## WHAT TO DO
Read the lines below. Copy out any that hold the string "minus".

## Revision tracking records
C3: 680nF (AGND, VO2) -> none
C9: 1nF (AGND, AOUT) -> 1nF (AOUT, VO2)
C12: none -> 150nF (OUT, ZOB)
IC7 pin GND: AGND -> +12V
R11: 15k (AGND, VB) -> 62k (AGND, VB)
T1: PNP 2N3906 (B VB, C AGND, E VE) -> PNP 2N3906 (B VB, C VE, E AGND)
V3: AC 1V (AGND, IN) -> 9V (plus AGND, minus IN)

--

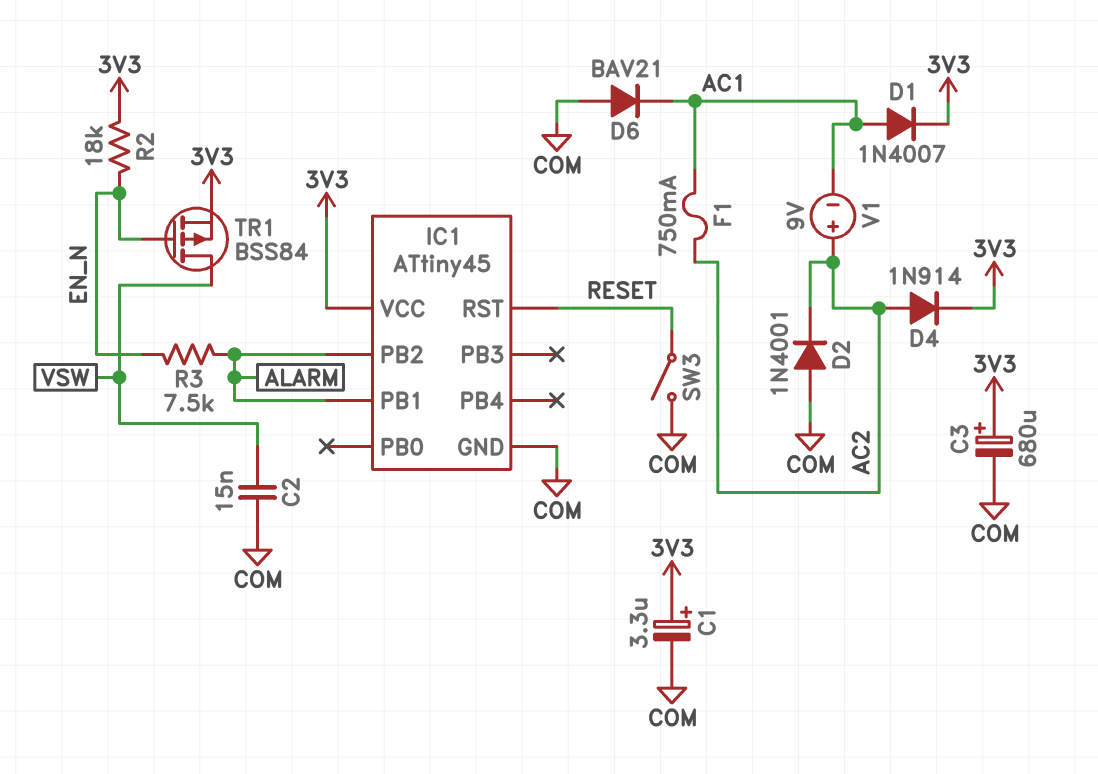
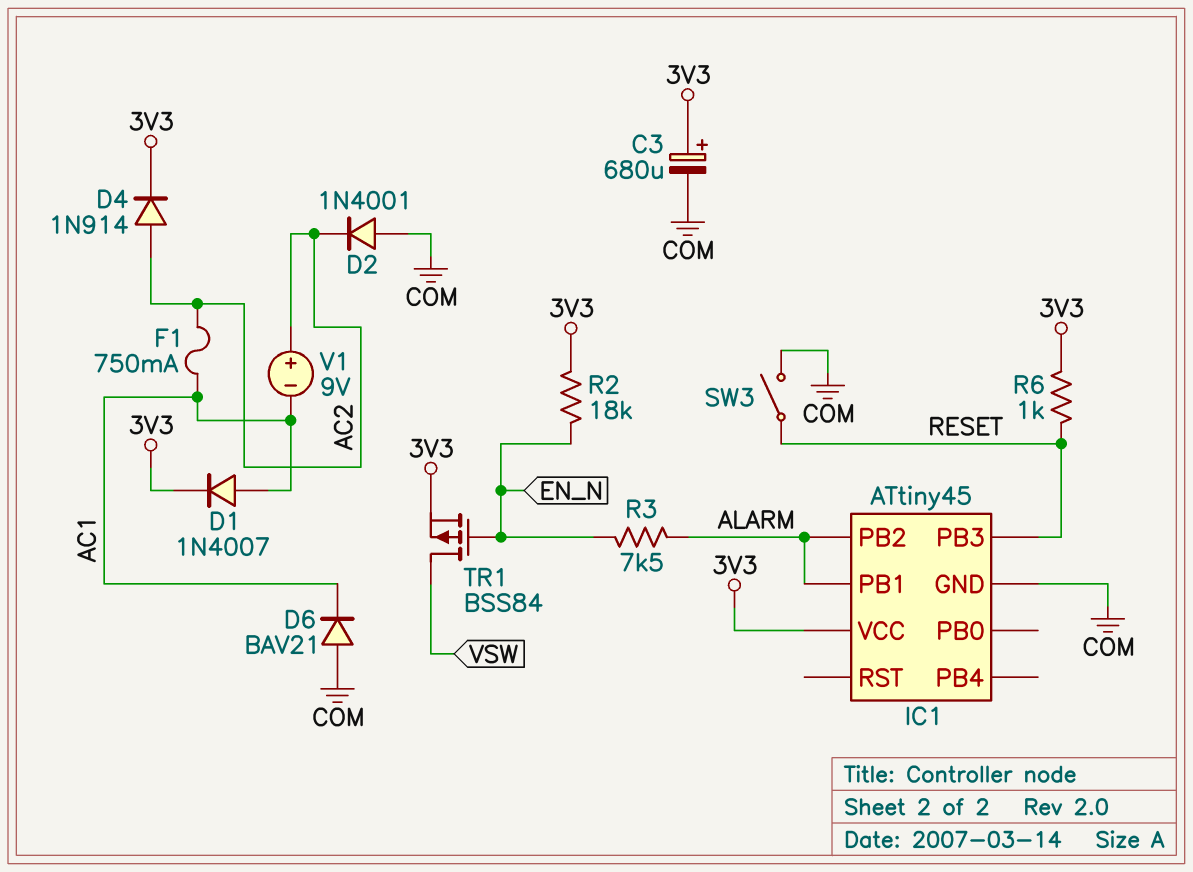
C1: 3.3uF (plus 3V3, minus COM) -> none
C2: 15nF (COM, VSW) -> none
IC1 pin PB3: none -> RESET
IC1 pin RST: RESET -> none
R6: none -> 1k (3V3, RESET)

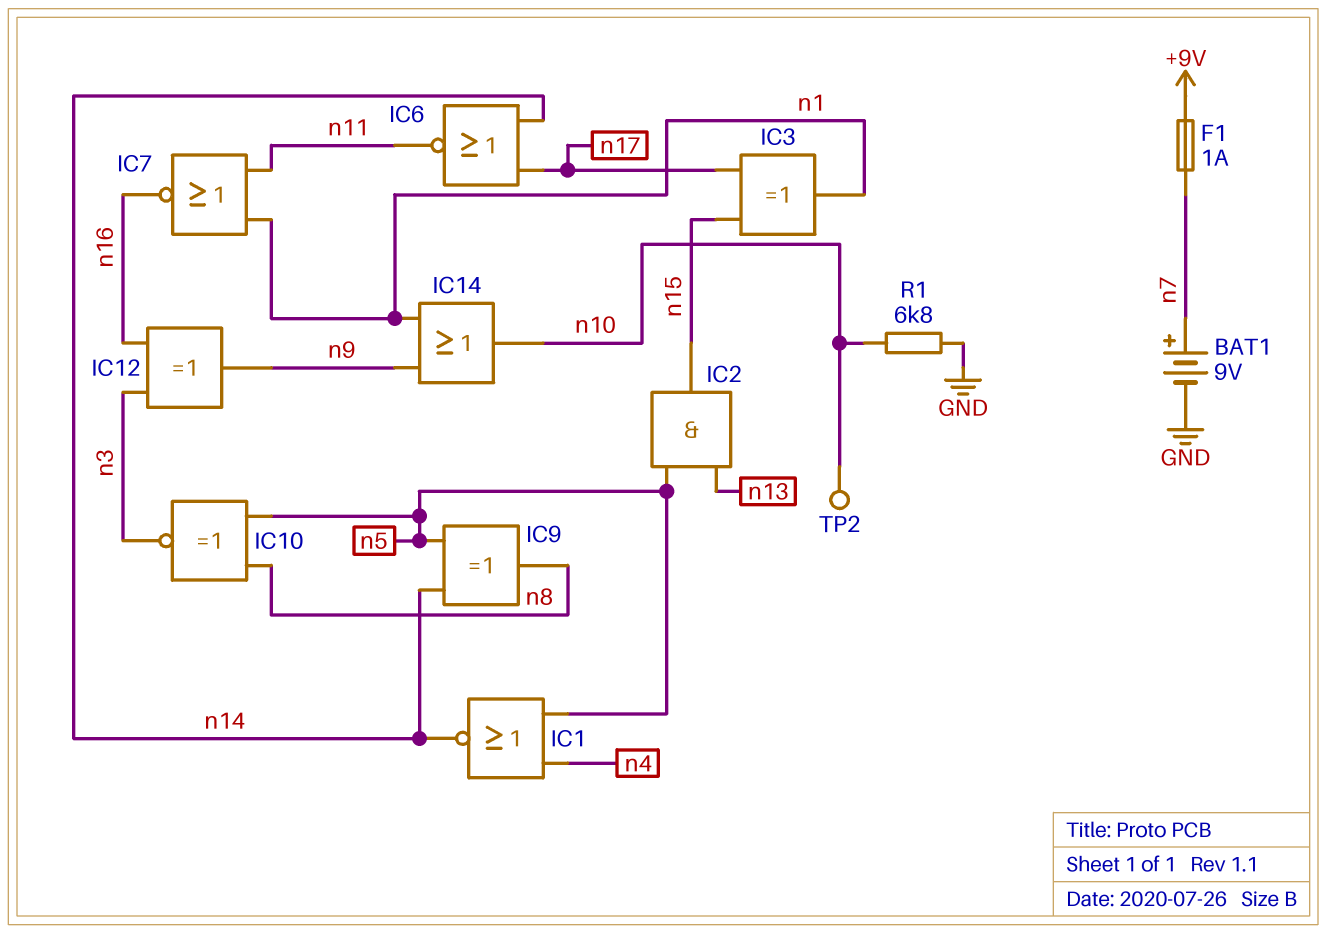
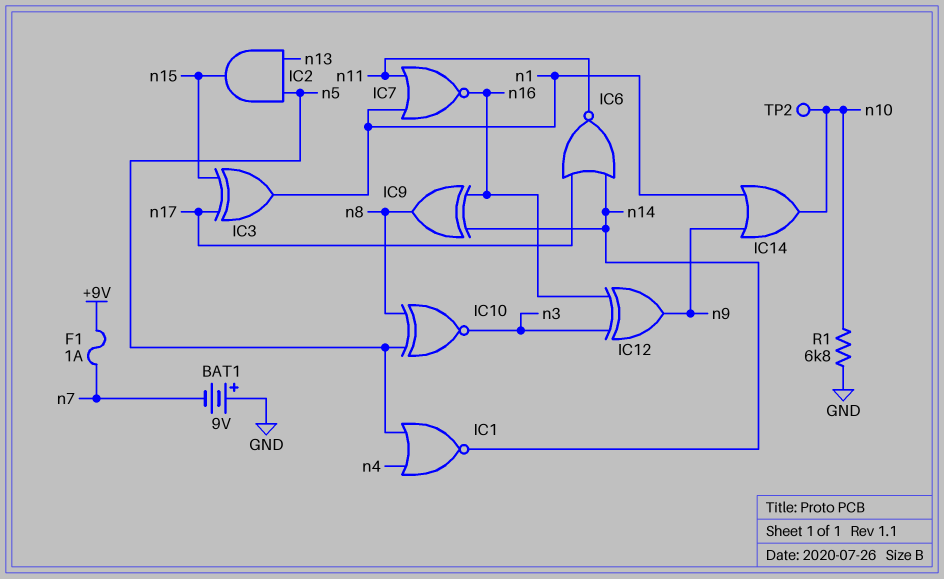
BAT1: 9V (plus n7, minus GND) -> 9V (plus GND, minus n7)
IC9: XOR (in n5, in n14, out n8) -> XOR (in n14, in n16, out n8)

--

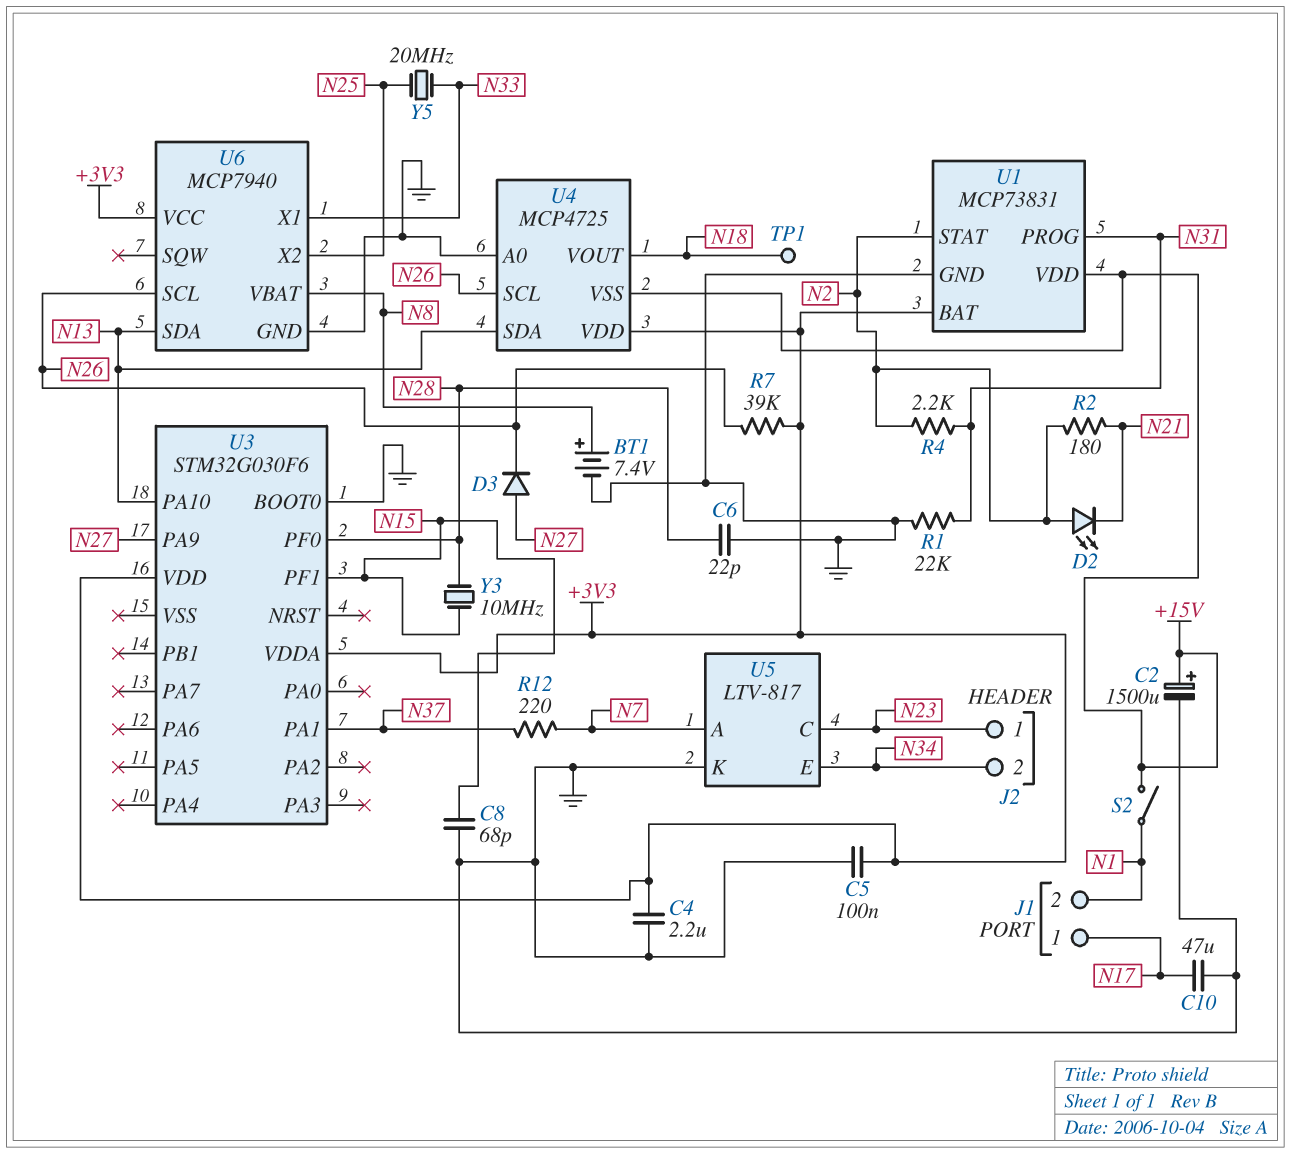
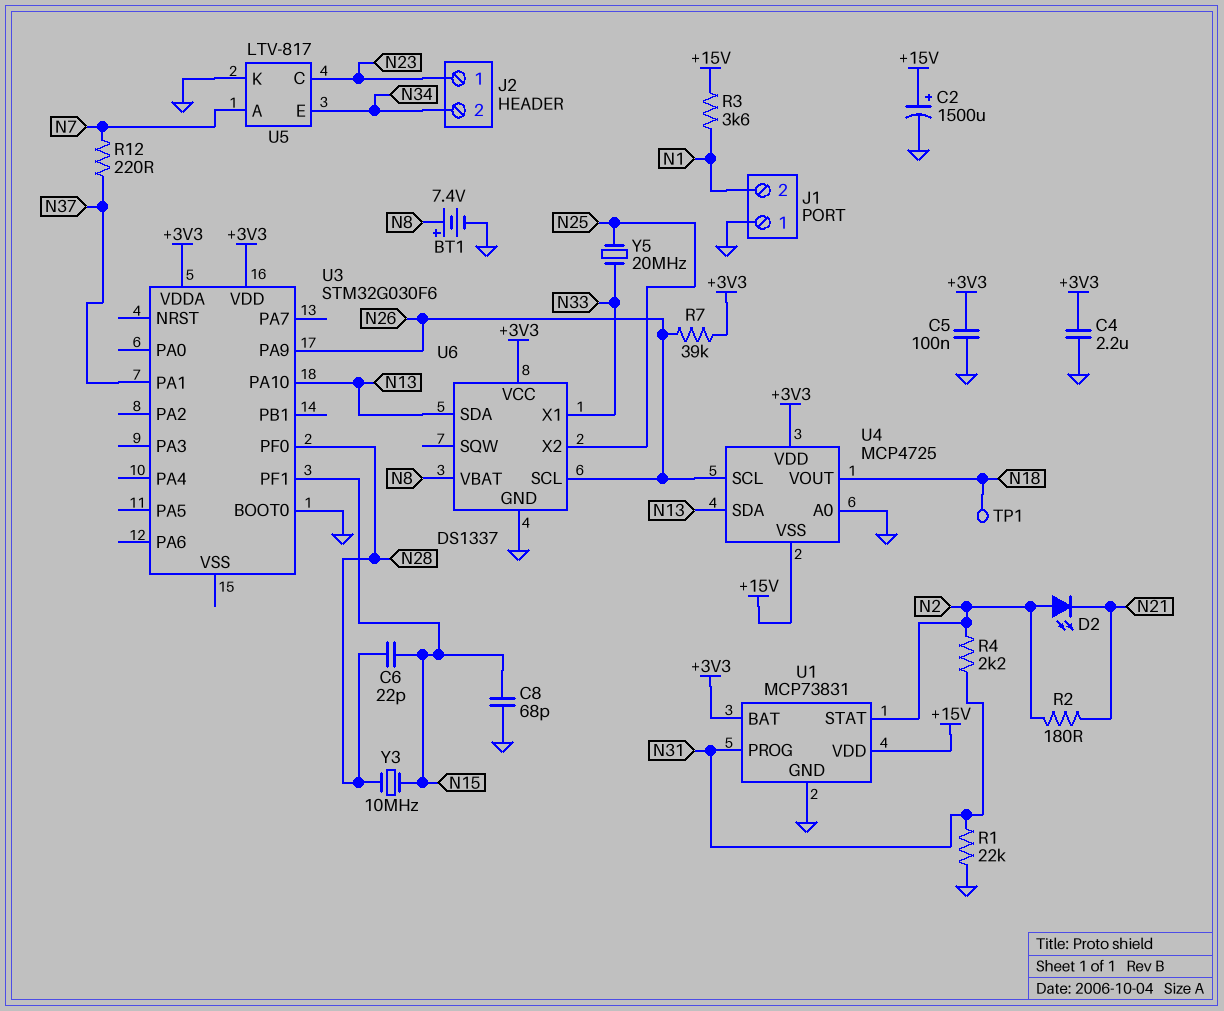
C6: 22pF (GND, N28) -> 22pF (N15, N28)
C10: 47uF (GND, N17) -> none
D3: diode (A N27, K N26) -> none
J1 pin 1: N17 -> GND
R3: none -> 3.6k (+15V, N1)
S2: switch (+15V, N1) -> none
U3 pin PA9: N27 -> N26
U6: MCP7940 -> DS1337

## TASK OUTPUT
V3: AC 1V (AGND, IN) -> 9V (plus AGND, minus IN)
C1: 3.3uF (plus 3V3, minus COM) -> none
BAT1: 9V (plus n7, minus GND) -> 9V (plus GND, minus n7)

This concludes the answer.